● TASK OBJECTIVE:
Because the entries hold pictures, reproduce only their words, exactly as written.

● DATA FOR ANALYSIS:

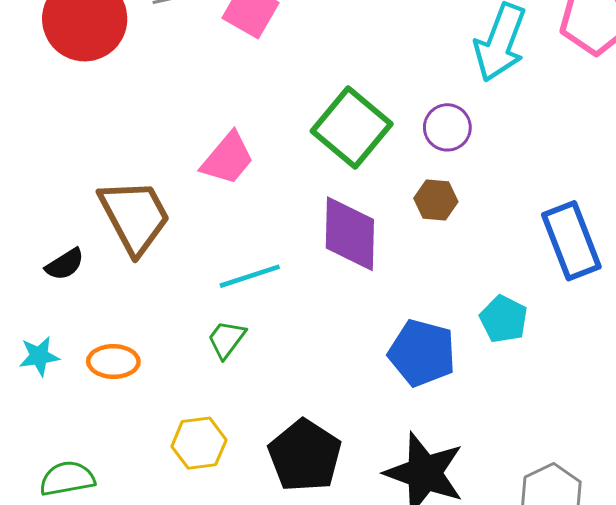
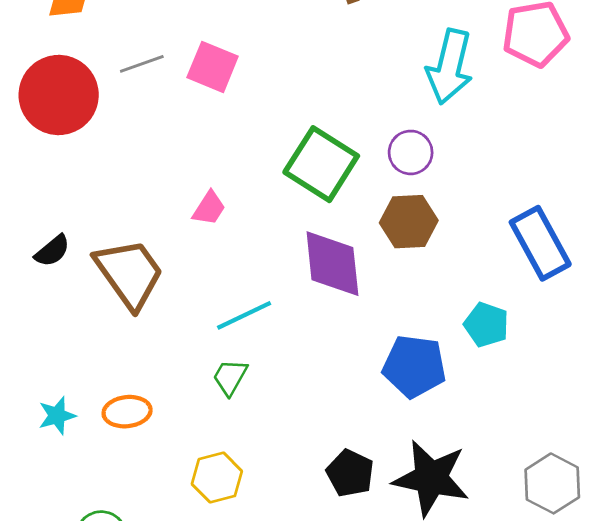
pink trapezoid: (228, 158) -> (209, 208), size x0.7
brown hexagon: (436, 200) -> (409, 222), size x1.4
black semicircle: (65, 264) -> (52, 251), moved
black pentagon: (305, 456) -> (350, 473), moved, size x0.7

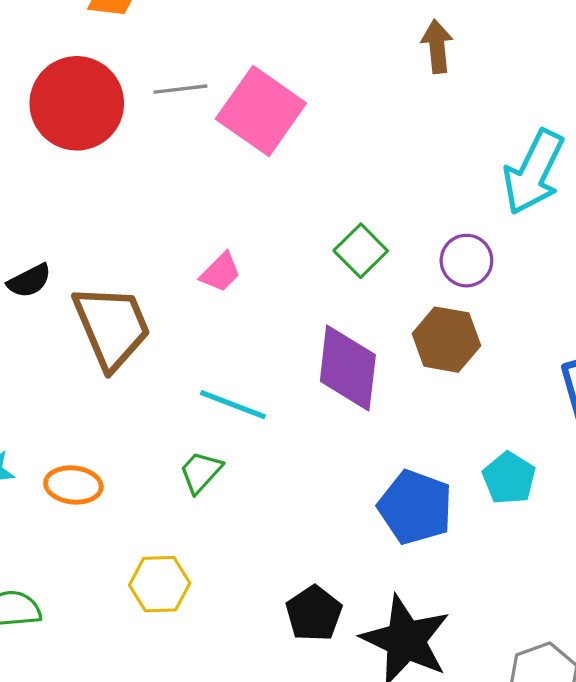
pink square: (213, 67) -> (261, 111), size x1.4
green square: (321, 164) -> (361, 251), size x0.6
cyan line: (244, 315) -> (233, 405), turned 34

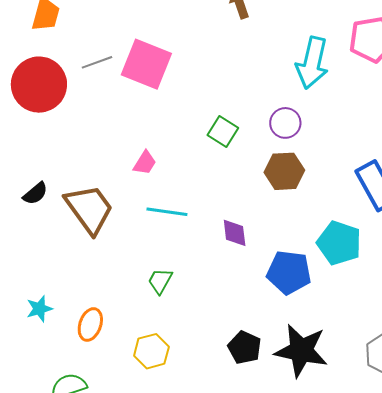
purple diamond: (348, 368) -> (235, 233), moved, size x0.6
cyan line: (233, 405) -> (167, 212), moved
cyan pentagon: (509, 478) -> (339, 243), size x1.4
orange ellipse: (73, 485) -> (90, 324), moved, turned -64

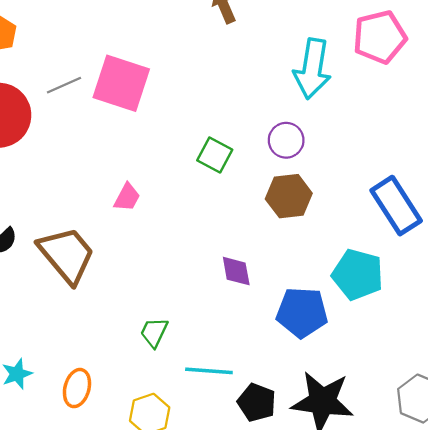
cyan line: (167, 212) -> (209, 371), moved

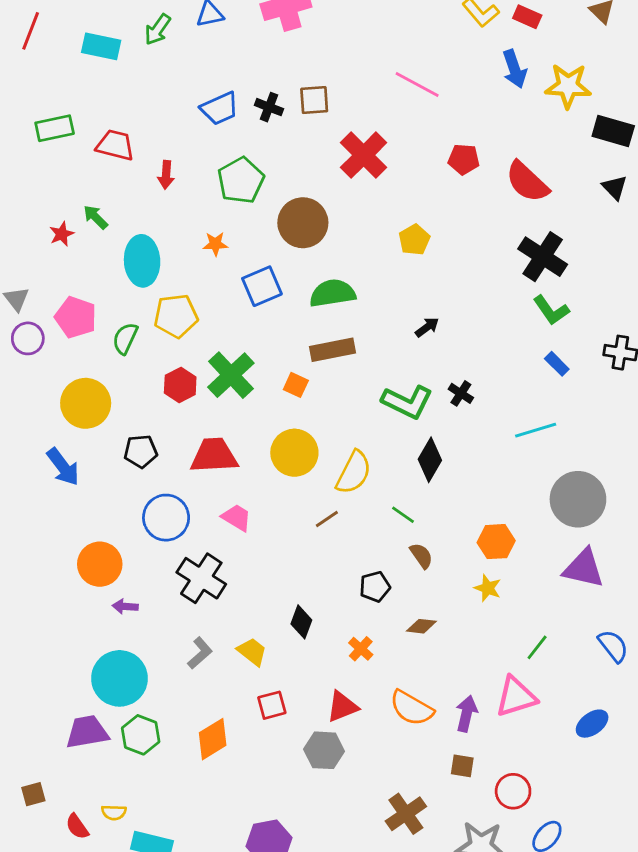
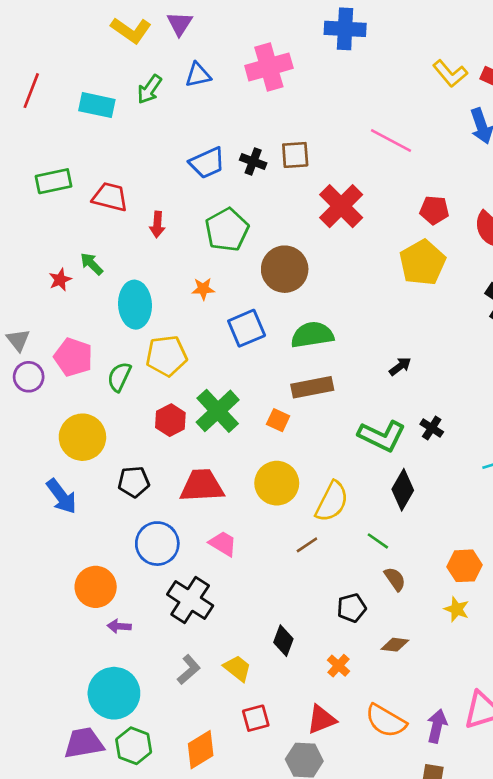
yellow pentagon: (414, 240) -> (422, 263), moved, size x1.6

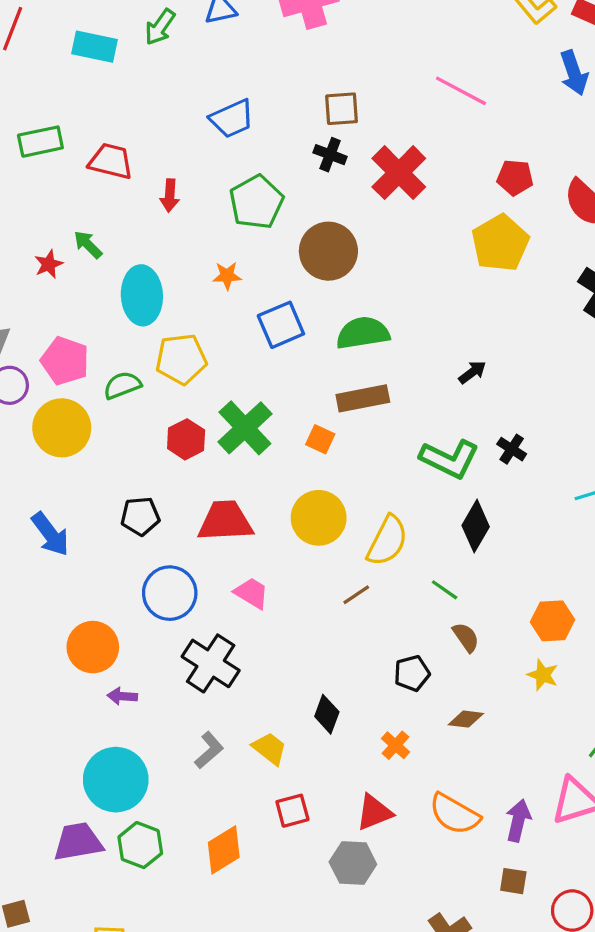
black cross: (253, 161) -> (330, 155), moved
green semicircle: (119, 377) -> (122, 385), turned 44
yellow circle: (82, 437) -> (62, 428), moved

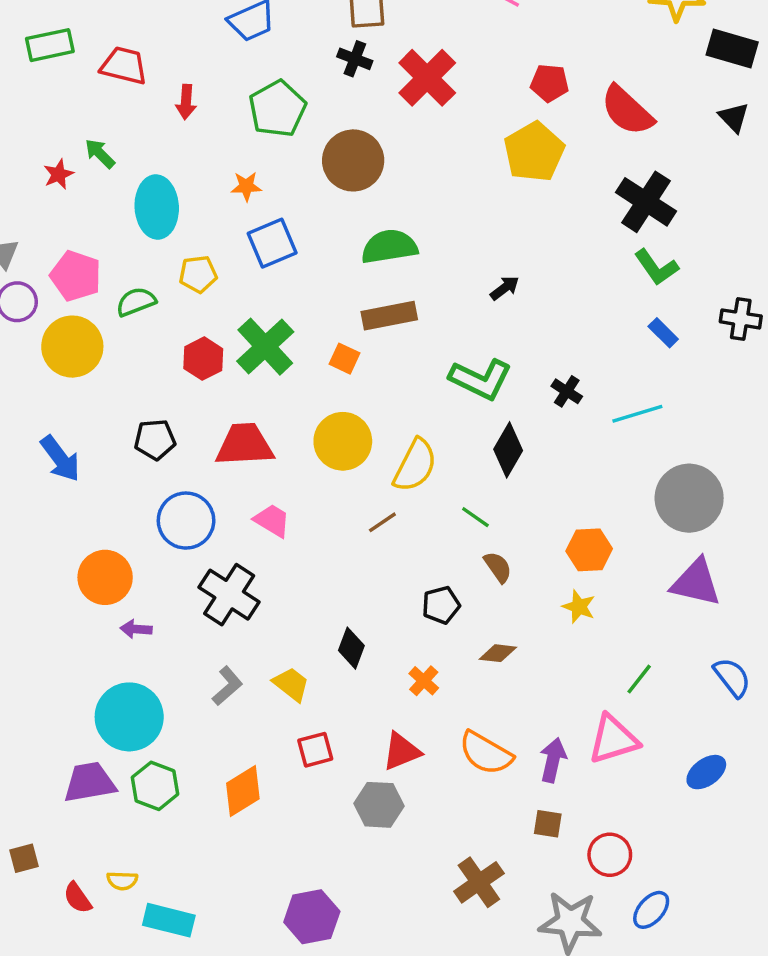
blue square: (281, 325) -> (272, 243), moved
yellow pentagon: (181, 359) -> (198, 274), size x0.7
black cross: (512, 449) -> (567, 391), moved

● RESPONSE BELOW:
pink trapezoid: (228, 158) -> (209, 208), size x0.7
brown hexagon: (436, 200) -> (409, 222), size x1.4
black semicircle: (65, 264) -> (52, 251), moved
black pentagon: (305, 456) -> (350, 473), moved, size x0.7

pink square: (213, 67) -> (261, 111), size x1.4
green square: (321, 164) -> (361, 251), size x0.6
cyan line: (244, 315) -> (233, 405), turned 34

purple diamond: (348, 368) -> (235, 233), moved, size x0.6
cyan line: (233, 405) -> (167, 212), moved
cyan pentagon: (509, 478) -> (339, 243), size x1.4
orange ellipse: (73, 485) -> (90, 324), moved, turned -64

cyan line: (167, 212) -> (209, 371), moved

yellow pentagon: (414, 240) -> (422, 263), moved, size x1.6

black cross: (253, 161) -> (330, 155), moved
green semicircle: (119, 377) -> (122, 385), turned 44
yellow circle: (82, 437) -> (62, 428), moved

blue square: (281, 325) -> (272, 243), moved
yellow pentagon: (181, 359) -> (198, 274), size x0.7
black cross: (512, 449) -> (567, 391), moved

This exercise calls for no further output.